▶ **Aim of the task**
Lift out, unaltered, the lines of the material below between the line holding "(201, 372) = (254, 322): none -> yellow pawn" and the line holding "(750, 505) = (669, 240): blue", counting both.

▶ **Given data**
*** Begin section ***
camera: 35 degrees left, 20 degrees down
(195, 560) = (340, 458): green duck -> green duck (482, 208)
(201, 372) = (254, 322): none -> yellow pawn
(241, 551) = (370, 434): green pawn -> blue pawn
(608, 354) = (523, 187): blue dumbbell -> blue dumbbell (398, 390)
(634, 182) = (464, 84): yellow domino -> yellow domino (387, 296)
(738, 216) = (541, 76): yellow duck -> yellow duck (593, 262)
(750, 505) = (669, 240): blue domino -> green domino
*** End section ***
*** Begin section ***
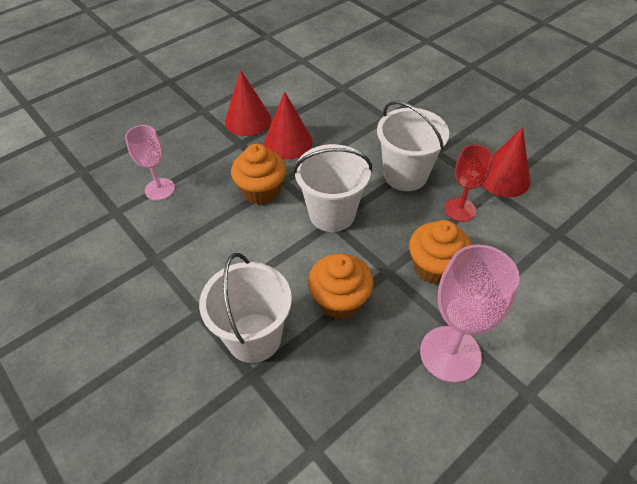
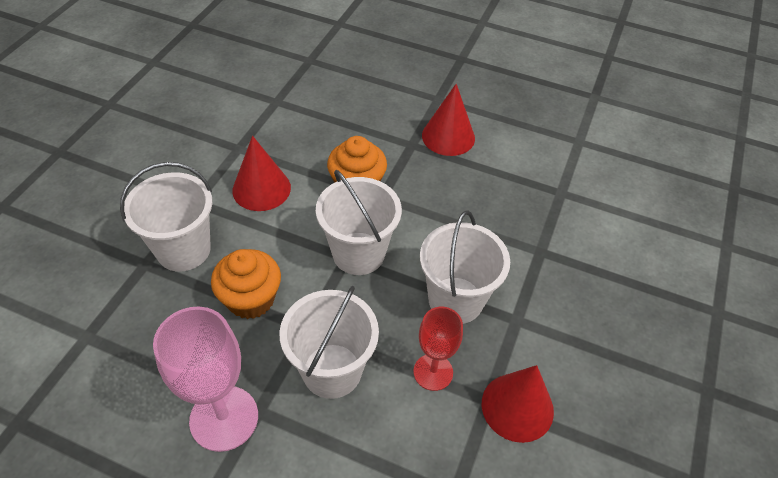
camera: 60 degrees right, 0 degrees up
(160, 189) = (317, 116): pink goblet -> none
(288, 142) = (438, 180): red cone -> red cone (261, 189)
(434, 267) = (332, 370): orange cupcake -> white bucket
*** End section ***
▶ **Solution below**
(201, 372) = (254, 322): none -> yellow pawn
(241, 551) = (370, 434): green pawn -> blue pawn
(608, 354) = (523, 187): blue dumbbell -> blue dumbbell (398, 390)
(634, 182) = (464, 84): yellow domino -> yellow domino (387, 296)
(738, 216) = (541, 76): yellow duck -> yellow duck (593, 262)
(750, 505) = (669, 240): blue domino -> green domino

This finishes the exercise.